*** Supplied data ***

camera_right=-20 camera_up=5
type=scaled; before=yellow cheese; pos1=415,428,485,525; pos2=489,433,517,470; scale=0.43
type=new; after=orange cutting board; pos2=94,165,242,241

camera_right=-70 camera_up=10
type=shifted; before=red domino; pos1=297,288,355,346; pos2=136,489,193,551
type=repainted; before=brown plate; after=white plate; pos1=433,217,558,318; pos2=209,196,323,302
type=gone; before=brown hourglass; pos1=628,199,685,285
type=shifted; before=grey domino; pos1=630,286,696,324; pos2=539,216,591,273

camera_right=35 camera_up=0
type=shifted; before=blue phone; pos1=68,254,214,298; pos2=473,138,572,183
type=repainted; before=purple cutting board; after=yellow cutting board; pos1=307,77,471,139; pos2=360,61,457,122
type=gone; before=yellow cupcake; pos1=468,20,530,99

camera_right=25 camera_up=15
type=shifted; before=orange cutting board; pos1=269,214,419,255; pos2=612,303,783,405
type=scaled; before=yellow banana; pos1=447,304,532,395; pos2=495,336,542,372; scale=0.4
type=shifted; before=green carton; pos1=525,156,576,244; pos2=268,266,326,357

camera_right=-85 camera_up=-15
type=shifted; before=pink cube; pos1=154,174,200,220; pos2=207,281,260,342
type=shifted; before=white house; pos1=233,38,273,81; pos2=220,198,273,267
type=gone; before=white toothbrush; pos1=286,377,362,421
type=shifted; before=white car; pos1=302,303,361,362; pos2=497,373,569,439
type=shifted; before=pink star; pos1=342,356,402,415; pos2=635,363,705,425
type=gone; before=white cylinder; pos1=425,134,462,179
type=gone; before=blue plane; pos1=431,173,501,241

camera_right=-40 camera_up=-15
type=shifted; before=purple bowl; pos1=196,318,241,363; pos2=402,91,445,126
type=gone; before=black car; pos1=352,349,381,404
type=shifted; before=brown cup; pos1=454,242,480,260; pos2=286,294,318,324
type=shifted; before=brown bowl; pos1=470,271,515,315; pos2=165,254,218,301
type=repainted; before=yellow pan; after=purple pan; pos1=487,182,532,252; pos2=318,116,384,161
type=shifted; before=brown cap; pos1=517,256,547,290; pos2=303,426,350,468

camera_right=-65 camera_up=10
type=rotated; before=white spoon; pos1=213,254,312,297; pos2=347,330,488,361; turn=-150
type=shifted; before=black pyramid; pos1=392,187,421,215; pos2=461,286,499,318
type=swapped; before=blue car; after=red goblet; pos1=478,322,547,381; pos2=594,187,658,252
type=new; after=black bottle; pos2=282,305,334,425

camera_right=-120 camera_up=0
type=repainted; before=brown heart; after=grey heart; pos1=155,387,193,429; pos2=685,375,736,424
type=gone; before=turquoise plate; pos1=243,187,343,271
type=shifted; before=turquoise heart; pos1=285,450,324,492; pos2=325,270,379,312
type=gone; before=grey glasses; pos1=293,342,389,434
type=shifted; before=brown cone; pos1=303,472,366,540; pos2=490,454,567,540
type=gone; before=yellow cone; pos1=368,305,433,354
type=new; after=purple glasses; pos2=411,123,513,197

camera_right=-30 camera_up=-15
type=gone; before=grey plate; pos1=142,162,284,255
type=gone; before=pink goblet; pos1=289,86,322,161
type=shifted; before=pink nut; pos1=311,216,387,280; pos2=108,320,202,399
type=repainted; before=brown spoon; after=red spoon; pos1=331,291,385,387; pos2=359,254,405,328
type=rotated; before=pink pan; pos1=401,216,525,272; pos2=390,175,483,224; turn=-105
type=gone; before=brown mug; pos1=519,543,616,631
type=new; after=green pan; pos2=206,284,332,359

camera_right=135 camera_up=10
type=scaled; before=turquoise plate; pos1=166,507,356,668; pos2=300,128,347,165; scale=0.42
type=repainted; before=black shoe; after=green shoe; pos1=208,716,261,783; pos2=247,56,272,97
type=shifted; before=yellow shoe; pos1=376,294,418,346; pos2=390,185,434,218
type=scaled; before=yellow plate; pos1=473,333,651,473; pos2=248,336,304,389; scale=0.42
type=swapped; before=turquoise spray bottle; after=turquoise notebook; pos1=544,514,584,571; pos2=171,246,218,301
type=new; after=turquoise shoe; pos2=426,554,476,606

***

* What needs to be done *
In full and without alteration, write out the data above.

* Exercise response *
camera_right=-20 camera_up=5
type=scaled; before=yellow cheese; pos1=415,428,485,525; pos2=489,433,517,470; scale=0.43
type=new; after=orange cutting board; pos2=94,165,242,241

camera_right=-70 camera_up=10
type=shifted; before=red domino; pos1=297,288,355,346; pos2=136,489,193,551
type=repainted; before=brown plate; after=white plate; pos1=433,217,558,318; pos2=209,196,323,302
type=gone; before=brown hourglass; pos1=628,199,685,285
type=shifted; before=grey domino; pos1=630,286,696,324; pos2=539,216,591,273

camera_right=35 camera_up=0
type=shifted; before=blue phone; pos1=68,254,214,298; pos2=473,138,572,183
type=repainted; before=purple cutting board; after=yellow cutting board; pos1=307,77,471,139; pos2=360,61,457,122
type=gone; before=yellow cupcake; pos1=468,20,530,99

camera_right=25 camera_up=15
type=shifted; before=orange cutting board; pos1=269,214,419,255; pos2=612,303,783,405
type=scaled; before=yellow banana; pos1=447,304,532,395; pos2=495,336,542,372; scale=0.4
type=shifted; before=green carton; pos1=525,156,576,244; pos2=268,266,326,357

camera_right=-85 camera_up=-15
type=shifted; before=pink cube; pos1=154,174,200,220; pos2=207,281,260,342
type=shifted; before=white house; pos1=233,38,273,81; pos2=220,198,273,267
type=gone; before=white toothbrush; pos1=286,377,362,421
type=shifted; before=white car; pos1=302,303,361,362; pos2=497,373,569,439
type=shifted; before=pink star; pos1=342,356,402,415; pos2=635,363,705,425
type=gone; before=white cylinder; pos1=425,134,462,179
type=gone; before=blue plane; pos1=431,173,501,241

camera_right=-40 camera_up=-15
type=shifted; before=purple bowl; pos1=196,318,241,363; pos2=402,91,445,126
type=gone; before=black car; pos1=352,349,381,404
type=shifted; before=brown cup; pos1=454,242,480,260; pos2=286,294,318,324
type=shifted; before=brown bowl; pos1=470,271,515,315; pos2=165,254,218,301
type=repainted; before=yellow pan; after=purple pan; pos1=487,182,532,252; pos2=318,116,384,161
type=shifted; before=brown cap; pos1=517,256,547,290; pos2=303,426,350,468

camera_right=-65 camera_up=10
type=rotated; before=white spoon; pos1=213,254,312,297; pos2=347,330,488,361; turn=-150
type=shifted; before=black pyramid; pos1=392,187,421,215; pos2=461,286,499,318
type=swapped; before=blue car; after=red goblet; pos1=478,322,547,381; pos2=594,187,658,252
type=new; after=black bottle; pos2=282,305,334,425

camera_right=-120 camera_up=0
type=repainted; before=brown heart; after=grey heart; pos1=155,387,193,429; pos2=685,375,736,424
type=gone; before=turquoise plate; pos1=243,187,343,271
type=shifted; before=turquoise heart; pos1=285,450,324,492; pos2=325,270,379,312
type=gone; before=grey glasses; pos1=293,342,389,434
type=shifted; before=brown cone; pos1=303,472,366,540; pos2=490,454,567,540
type=gone; before=yellow cone; pos1=368,305,433,354
type=new; after=purple glasses; pos2=411,123,513,197

camera_right=-30 camera_up=-15
type=gone; before=grey plate; pos1=142,162,284,255
type=gone; before=pink goblet; pos1=289,86,322,161
type=shifted; before=pink nut; pos1=311,216,387,280; pos2=108,320,202,399
type=repainted; before=brown spoon; after=red spoon; pos1=331,291,385,387; pos2=359,254,405,328
type=rotated; before=pink pan; pos1=401,216,525,272; pos2=390,175,483,224; turn=-105
type=gone; before=brown mug; pos1=519,543,616,631
type=new; after=green pan; pos2=206,284,332,359

camera_right=135 camera_up=10
type=scaled; before=turquoise plate; pos1=166,507,356,668; pos2=300,128,347,165; scale=0.42
type=repainted; before=black shoe; after=green shoe; pos1=208,716,261,783; pos2=247,56,272,97
type=shifted; before=yellow shoe; pos1=376,294,418,346; pos2=390,185,434,218
type=scaled; before=yellow plate; pos1=473,333,651,473; pos2=248,336,304,389; scale=0.42
type=swapped; before=turquoise spray bottle; after=turquoise notebook; pos1=544,514,584,571; pos2=171,246,218,301
type=new; after=turquoise shoe; pos2=426,554,476,606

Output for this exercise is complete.